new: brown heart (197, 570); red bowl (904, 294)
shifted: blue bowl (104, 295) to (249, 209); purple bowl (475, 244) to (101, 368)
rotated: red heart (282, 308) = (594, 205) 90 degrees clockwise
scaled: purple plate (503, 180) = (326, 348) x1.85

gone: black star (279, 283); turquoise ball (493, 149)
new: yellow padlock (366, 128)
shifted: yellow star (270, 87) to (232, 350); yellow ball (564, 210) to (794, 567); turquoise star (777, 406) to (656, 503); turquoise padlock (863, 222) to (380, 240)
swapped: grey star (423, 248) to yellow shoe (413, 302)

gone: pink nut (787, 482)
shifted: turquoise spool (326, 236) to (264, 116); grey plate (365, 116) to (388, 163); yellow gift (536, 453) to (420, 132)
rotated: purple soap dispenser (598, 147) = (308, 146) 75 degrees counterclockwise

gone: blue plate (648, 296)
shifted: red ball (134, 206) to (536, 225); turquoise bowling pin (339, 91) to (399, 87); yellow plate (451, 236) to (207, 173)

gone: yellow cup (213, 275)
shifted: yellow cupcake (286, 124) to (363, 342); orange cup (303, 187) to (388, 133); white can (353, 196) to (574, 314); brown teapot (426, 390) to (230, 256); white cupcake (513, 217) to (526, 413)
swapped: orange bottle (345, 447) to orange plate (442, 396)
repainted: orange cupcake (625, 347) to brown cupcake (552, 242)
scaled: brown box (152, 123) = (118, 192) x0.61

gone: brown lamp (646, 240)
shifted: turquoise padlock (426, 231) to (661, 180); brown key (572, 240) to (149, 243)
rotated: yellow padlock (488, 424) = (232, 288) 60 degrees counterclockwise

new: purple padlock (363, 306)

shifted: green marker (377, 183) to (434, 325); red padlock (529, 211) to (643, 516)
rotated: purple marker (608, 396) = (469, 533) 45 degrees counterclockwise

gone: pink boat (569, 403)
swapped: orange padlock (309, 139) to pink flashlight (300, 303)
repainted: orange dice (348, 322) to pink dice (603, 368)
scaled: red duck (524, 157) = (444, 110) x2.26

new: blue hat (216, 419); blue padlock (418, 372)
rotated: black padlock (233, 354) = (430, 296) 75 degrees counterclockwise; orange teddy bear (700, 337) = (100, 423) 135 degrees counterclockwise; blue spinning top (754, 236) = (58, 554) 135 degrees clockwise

---

## Aim of the task:
The answer must hold only the lines from the first line of the data through the line bearing "rotated: red heart", returned exactly.

## Written solution:
new: brown heart (197, 570); red bowl (904, 294)
shifted: blue bowl (104, 295) to (249, 209); purple bowl (475, 244) to (101, 368)
rotated: red heart (282, 308) = (594, 205) 90 degrees clockwise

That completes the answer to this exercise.